- [What the task requires]
Beginning with the opening line, restate the following material exactly, up through the line that contains "camera: 20 degrees right, 15 degrees down".

- [Data listing]
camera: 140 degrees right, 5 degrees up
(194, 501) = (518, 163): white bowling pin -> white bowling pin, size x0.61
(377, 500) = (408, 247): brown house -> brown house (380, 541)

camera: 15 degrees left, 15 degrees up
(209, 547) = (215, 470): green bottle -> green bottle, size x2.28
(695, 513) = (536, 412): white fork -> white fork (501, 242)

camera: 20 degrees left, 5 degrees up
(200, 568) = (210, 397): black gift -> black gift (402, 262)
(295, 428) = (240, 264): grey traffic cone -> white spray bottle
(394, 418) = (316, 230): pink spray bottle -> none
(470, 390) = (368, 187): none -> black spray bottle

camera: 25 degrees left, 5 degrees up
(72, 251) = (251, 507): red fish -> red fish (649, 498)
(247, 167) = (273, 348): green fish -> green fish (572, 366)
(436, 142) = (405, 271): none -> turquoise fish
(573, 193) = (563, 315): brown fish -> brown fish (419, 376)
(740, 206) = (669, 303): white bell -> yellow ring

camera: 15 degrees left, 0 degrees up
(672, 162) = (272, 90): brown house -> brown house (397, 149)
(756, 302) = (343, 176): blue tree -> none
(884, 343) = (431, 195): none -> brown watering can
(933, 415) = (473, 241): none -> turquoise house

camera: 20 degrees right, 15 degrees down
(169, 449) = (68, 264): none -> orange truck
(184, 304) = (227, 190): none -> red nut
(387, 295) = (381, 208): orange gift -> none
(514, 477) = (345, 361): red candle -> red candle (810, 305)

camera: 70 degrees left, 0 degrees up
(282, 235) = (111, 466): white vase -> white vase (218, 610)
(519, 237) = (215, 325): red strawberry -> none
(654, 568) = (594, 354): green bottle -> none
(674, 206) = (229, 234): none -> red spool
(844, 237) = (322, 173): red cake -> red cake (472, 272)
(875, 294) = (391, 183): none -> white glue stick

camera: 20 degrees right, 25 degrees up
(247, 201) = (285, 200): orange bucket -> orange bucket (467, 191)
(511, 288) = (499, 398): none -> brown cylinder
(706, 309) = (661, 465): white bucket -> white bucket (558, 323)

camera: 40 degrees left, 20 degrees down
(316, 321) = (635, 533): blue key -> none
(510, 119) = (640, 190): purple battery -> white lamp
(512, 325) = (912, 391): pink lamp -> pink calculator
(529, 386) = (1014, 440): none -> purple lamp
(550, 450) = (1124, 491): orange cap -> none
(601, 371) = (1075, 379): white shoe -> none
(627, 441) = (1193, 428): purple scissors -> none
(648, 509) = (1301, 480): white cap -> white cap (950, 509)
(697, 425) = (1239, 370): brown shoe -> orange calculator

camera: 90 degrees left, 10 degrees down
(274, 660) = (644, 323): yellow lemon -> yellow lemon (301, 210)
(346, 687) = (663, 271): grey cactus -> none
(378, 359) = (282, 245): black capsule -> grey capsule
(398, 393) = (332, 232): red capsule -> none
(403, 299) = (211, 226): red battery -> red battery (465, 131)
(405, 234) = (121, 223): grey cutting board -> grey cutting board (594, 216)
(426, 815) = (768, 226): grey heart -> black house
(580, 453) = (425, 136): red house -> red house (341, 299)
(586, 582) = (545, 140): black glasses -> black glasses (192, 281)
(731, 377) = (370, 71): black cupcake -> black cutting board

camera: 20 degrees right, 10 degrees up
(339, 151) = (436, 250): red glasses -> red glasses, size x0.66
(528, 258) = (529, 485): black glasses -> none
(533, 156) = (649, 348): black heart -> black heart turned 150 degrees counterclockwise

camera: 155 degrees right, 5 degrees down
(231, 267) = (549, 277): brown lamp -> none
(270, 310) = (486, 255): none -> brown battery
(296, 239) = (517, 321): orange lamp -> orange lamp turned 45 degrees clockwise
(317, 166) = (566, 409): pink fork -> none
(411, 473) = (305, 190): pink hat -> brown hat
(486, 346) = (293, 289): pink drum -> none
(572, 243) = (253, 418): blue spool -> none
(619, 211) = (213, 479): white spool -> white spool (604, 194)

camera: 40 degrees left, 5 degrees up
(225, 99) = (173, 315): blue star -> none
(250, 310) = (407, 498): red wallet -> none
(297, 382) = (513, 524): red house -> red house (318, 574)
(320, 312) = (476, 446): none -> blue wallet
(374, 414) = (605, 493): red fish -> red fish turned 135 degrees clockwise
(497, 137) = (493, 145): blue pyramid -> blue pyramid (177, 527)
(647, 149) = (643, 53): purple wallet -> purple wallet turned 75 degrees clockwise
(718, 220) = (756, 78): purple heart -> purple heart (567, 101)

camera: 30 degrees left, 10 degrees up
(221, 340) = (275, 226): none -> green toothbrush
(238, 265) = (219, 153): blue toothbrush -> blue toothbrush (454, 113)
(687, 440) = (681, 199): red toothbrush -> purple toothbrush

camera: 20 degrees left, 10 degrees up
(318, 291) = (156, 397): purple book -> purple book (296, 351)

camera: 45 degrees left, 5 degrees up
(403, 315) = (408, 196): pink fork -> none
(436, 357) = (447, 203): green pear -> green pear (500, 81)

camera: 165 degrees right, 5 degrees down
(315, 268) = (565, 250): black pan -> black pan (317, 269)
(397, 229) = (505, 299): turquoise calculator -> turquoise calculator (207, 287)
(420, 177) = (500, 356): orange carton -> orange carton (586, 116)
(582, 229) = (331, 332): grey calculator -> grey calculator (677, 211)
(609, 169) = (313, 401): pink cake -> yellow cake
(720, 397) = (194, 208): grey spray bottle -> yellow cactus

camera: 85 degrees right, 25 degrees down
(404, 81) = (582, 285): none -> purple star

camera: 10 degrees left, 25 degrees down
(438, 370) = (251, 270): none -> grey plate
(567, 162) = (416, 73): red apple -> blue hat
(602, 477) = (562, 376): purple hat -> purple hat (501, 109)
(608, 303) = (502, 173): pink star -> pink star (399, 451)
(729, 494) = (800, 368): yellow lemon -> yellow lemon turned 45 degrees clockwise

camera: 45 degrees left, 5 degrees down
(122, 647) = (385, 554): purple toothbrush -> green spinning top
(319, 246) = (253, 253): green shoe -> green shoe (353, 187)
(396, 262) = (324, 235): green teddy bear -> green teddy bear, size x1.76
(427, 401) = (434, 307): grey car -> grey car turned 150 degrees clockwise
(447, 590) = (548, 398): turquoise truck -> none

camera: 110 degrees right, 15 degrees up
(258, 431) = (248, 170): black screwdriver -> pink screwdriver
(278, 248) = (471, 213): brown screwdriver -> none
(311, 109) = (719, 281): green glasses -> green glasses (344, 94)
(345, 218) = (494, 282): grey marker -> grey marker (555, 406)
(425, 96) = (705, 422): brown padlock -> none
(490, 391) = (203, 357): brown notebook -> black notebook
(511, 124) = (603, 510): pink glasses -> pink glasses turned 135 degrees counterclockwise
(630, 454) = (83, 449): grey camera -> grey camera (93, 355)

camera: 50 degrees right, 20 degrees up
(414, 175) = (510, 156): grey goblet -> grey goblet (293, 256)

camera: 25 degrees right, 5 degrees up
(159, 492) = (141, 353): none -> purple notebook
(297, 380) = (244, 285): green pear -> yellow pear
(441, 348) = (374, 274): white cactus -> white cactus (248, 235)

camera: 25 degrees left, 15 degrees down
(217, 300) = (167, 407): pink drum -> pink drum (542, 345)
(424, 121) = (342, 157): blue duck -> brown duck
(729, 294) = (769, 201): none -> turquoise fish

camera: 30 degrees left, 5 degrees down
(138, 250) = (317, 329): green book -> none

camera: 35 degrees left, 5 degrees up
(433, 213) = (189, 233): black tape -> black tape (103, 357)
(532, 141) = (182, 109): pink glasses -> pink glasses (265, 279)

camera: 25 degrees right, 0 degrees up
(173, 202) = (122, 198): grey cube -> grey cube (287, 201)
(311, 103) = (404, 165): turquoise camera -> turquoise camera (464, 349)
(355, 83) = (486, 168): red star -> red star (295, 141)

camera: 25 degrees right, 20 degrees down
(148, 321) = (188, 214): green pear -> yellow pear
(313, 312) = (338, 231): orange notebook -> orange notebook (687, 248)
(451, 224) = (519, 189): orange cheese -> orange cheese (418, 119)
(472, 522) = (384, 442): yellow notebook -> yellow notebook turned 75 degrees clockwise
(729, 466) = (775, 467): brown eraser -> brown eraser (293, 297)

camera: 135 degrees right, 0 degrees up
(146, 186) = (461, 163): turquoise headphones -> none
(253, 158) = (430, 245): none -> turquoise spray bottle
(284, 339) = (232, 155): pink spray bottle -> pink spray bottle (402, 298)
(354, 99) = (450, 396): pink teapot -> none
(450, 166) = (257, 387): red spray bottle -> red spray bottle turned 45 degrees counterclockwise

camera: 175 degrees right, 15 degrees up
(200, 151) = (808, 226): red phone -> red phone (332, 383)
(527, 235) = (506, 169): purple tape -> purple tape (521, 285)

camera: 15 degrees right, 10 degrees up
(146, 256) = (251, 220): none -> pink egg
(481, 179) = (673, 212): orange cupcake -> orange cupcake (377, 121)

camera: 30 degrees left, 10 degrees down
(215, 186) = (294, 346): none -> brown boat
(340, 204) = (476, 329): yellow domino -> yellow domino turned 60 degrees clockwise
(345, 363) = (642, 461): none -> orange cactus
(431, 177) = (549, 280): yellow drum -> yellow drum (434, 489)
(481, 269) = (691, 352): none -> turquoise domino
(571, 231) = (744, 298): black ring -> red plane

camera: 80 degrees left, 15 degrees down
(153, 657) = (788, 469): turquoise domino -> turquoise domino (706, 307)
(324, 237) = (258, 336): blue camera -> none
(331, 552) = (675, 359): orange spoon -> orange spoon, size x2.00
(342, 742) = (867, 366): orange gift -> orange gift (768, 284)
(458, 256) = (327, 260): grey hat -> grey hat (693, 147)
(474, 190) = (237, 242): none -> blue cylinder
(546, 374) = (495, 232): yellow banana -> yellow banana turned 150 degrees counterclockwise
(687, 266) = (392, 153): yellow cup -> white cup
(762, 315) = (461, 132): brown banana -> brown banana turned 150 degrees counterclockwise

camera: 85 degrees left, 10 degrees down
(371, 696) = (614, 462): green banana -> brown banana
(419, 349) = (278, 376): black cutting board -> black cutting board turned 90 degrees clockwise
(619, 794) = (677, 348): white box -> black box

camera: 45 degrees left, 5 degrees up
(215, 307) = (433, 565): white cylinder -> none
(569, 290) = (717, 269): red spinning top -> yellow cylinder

- [Problem solution]
camera: 140 degrees right, 5 degrees up
(194, 501) = (518, 163): white bowling pin -> white bowling pin, size x0.61
(377, 500) = (408, 247): brown house -> brown house (380, 541)

camera: 15 degrees left, 15 degrees up
(209, 547) = (215, 470): green bottle -> green bottle, size x2.28
(695, 513) = (536, 412): white fork -> white fork (501, 242)

camera: 20 degrees left, 5 degrees up
(200, 568) = (210, 397): black gift -> black gift (402, 262)
(295, 428) = (240, 264): grey traffic cone -> white spray bottle
(394, 418) = (316, 230): pink spray bottle -> none
(470, 390) = (368, 187): none -> black spray bottle

camera: 25 degrees left, 5 degrees up
(72, 251) = (251, 507): red fish -> red fish (649, 498)
(247, 167) = (273, 348): green fish -> green fish (572, 366)
(436, 142) = (405, 271): none -> turquoise fish
(573, 193) = (563, 315): brown fish -> brown fish (419, 376)
(740, 206) = (669, 303): white bell -> yellow ring

camera: 15 degrees left, 0 degrees up
(672, 162) = (272, 90): brown house -> brown house (397, 149)
(756, 302) = (343, 176): blue tree -> none
(884, 343) = (431, 195): none -> brown watering can
(933, 415) = (473, 241): none -> turquoise house

camera: 20 degrees right, 15 degrees down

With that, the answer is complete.